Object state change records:
========
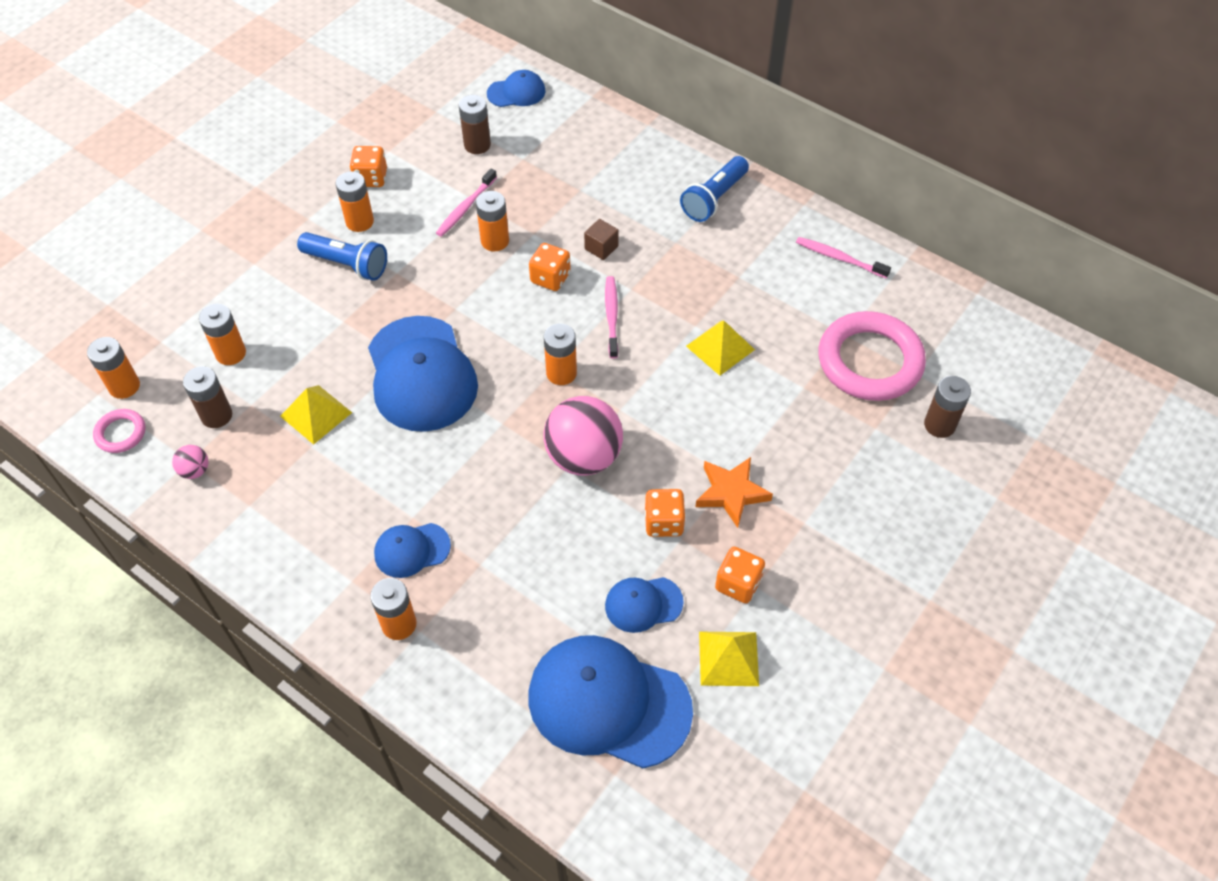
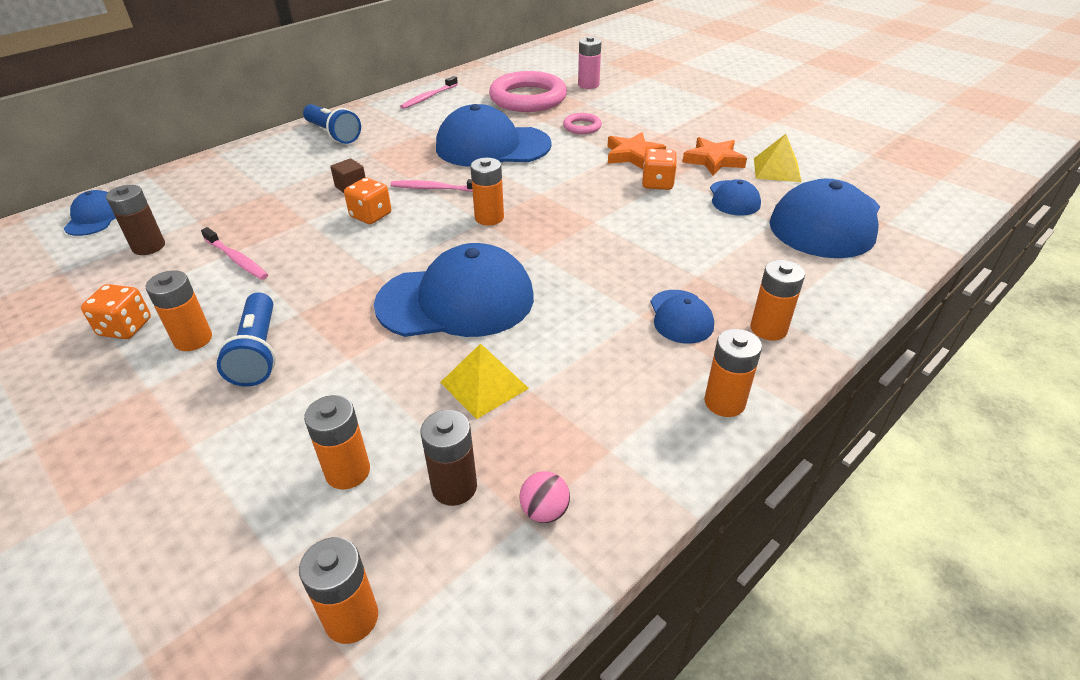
camera: 80 degrees left, 15 degrees down
pink ring [93,409,146,453] -> pink ring moved to [563,113,602,134]
blue flashlight [297,232,387,281] -> blue flashlight turned 135 degrees clockwise [217,292,276,387]
orange battery [476,191,509,251] -> orange battery moved to [704,329,762,417]
pink ball [544,396,623,475] -> none
yellow pyramid [686,321,755,376] -> blue cap [436,104,552,167]
orange dice [715,547,765,603] -> orange star [682,137,747,175]
brown battery [924,376,971,438] -> pink battery [578,36,601,89]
========
◆ **Exercise goal**
What is needed is each line of the entries that contains the word "battery".

◆ **Answer to this problem**
orange battery [476,191,509,251] -> orange battery moved to [704,329,762,417]
brown battery [924,376,971,438] -> pink battery [578,36,601,89]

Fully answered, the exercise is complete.